» What you need to do: Please give the data again in full, exactly as it reads.

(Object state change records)
+-------+
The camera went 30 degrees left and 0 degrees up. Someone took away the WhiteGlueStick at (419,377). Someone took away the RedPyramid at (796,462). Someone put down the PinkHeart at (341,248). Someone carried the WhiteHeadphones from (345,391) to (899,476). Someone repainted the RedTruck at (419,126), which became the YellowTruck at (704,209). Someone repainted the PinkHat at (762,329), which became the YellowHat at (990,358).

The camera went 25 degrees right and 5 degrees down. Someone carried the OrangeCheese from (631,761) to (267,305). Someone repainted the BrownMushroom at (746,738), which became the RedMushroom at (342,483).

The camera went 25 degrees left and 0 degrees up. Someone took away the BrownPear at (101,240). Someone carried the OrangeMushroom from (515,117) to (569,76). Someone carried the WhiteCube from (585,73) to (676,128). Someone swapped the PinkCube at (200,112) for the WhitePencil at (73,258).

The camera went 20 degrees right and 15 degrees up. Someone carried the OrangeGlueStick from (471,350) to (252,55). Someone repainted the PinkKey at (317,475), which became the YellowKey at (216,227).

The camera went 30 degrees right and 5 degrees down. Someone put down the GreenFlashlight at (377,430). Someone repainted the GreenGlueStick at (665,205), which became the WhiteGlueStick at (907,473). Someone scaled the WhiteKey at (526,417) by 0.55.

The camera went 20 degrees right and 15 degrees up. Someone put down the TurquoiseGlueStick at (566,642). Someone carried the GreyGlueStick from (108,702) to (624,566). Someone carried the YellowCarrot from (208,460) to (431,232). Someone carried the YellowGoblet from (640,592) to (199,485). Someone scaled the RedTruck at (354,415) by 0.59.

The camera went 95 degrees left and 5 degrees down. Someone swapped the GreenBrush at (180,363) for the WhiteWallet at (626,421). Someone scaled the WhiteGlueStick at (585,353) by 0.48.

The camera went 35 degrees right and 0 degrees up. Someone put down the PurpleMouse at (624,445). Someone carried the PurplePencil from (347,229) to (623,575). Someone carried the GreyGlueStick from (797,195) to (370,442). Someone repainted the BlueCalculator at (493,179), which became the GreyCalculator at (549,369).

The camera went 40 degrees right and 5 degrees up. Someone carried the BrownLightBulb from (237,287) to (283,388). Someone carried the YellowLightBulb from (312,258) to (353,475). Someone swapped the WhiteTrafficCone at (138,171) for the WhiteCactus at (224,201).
+-------+
» Answer to the problem:
The camera went 30 degrees left and 0 degrees up. Someone took away the WhiteGlueStick at (419,377). Someone took away the RedPyramid at (796,462). Someone put down the PinkHeart at (341,248). Someone carried the WhiteHeadphones from (345,391) to (899,476). Someone repainted the RedTruck at (419,126), which became the YellowTruck at (704,209). Someone repainted the PinkHat at (762,329), which became the YellowHat at (990,358).

The camera went 25 degrees right and 5 degrees down. Someone carried the OrangeCheese from (631,761) to (267,305). Someone repainted the BrownMushroom at (746,738), which became the RedMushroom at (342,483).

The camera went 25 degrees left and 0 degrees up. Someone took away the BrownPear at (101,240). Someone carried the OrangeMushroom from (515,117) to (569,76). Someone carried the WhiteCube from (585,73) to (676,128). Someone swapped the PinkCube at (200,112) for the WhitePencil at (73,258).

The camera went 20 degrees right and 15 degrees up. Someone carried the OrangeGlueStick from (471,350) to (252,55). Someone repainted the PinkKey at (317,475), which became the YellowKey at (216,227).

The camera went 30 degrees right and 5 degrees down. Someone put down the GreenFlashlight at (377,430). Someone repainted the GreenGlueStick at (665,205), which became the WhiteGlueStick at (907,473). Someone scaled the WhiteKey at (526,417) by 0.55.

The camera went 20 degrees right and 15 degrees up. Someone put down the TurquoiseGlueStick at (566,642). Someone carried the GreyGlueStick from (108,702) to (624,566). Someone carried the YellowCarrot from (208,460) to (431,232). Someone carried the YellowGoblet from (640,592) to (199,485). Someone scaled the RedTruck at (354,415) by 0.59.

The camera went 95 degrees left and 5 degrees down. Someone swapped the GreenBrush at (180,363) for the WhiteWallet at (626,421). Someone scaled the WhiteGlueStick at (585,353) by 0.48.

The camera went 35 degrees right and 0 degrees up. Someone put down the PurpleMouse at (624,445). Someone carried the PurplePencil from (347,229) to (623,575). Someone carried the GreyGlueStick from (797,195) to (370,442). Someone repainted the BlueCalculator at (493,179), which became the GreyCalculator at (549,369).

The camera went 40 degrees right and 5 degrees up. Someone carried the BrownLightBulb from (237,287) to (283,388). Someone carried the YellowLightBulb from (312,258) to (353,475). Someone swapped the WhiteTrafficCone at (138,171) for the WhiteCactus at (224,201).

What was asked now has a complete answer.